- _WHAT YOU SHOULD DO_
Format the lines from the line containing "Return every road" up to and including the line containing "road 2 (unclassified): [(79,511),(0,380)]" as a JSON list of strings, one string per line, omitting any blank lines. Include only these lines.

- _SUPPLIED RECORDS_

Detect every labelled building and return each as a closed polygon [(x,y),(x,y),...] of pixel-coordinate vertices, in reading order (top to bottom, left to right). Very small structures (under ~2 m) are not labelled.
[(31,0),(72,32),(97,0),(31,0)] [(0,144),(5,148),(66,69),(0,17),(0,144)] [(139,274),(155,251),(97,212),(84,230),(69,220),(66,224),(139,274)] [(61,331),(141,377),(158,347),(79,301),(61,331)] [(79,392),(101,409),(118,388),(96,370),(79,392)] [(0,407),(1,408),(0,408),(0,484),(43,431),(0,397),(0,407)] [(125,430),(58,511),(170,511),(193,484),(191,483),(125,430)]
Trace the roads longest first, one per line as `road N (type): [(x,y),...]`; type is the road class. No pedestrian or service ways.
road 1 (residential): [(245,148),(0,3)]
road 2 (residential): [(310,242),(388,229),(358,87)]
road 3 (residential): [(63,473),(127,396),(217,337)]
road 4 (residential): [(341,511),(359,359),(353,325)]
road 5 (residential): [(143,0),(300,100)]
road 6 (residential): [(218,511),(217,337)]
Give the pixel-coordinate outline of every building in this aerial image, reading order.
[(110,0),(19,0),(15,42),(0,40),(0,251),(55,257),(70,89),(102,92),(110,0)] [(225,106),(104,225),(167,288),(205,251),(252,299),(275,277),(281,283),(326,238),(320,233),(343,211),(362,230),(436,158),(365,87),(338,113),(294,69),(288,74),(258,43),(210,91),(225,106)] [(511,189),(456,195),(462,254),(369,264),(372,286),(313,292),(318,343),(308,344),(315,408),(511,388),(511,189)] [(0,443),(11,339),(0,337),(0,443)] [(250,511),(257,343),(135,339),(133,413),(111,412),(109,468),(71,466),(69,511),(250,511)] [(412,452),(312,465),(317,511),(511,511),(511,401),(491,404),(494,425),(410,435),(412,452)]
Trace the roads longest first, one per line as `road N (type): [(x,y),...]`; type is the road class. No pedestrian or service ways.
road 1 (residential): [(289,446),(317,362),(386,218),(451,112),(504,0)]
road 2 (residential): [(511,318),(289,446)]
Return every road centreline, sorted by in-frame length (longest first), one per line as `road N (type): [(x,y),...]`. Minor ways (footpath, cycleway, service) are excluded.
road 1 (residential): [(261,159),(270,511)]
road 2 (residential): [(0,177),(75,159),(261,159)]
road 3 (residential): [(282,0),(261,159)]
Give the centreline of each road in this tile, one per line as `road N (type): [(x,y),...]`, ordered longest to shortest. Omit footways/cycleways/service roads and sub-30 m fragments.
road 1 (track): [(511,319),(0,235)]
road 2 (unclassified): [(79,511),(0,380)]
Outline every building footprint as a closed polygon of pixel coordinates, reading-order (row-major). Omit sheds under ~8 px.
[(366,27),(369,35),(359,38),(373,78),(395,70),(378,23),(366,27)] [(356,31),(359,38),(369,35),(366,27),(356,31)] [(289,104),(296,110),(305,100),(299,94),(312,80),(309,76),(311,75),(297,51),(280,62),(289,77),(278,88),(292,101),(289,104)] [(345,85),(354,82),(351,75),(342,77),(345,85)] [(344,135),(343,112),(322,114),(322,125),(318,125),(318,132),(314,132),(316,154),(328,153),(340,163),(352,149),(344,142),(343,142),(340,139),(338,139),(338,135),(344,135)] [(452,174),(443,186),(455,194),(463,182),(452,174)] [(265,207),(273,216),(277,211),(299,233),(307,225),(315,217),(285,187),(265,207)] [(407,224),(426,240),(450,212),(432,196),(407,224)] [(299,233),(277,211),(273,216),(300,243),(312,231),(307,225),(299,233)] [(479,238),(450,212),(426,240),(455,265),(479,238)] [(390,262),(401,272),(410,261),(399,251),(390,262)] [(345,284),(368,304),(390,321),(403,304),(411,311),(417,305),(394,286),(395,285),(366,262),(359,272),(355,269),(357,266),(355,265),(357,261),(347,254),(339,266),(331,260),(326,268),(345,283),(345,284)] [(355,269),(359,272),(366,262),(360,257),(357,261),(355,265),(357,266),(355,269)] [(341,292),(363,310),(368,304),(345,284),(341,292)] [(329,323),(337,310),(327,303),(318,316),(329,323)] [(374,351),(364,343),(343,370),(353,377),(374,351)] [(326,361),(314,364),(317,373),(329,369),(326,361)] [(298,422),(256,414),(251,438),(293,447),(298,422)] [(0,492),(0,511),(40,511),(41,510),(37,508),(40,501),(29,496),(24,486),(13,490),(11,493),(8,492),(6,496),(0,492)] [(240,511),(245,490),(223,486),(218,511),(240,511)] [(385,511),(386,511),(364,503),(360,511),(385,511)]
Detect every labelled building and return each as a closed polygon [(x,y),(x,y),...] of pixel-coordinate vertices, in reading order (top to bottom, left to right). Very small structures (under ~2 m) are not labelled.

- _FINAL RESULT_
[
  "Return every road centreline, sorted by in-frame length (longest first), one per line as `road N (type): [(x,y),...]`. Minor ways (footpath, cycleway, service) are excluded.",
  "road 1 (residential): [(261,159),(270,511)]",
  "road 2 (residential): [(0,177),(75,159),(261,159)]",
  "road 3 (residential): [(282,0),(261,159)]",
  "Give the centreline of each road in this tile, one per line as `road N (type): [(x,y),...]`, ordered longest to shortest. Omit footways/cycleways/service roads and sub-30 m fragments.",
  "road 1 (track): [(511,319),(0,235)]",
  "road 2 (unclassified): [(79,511),(0,380)]"
]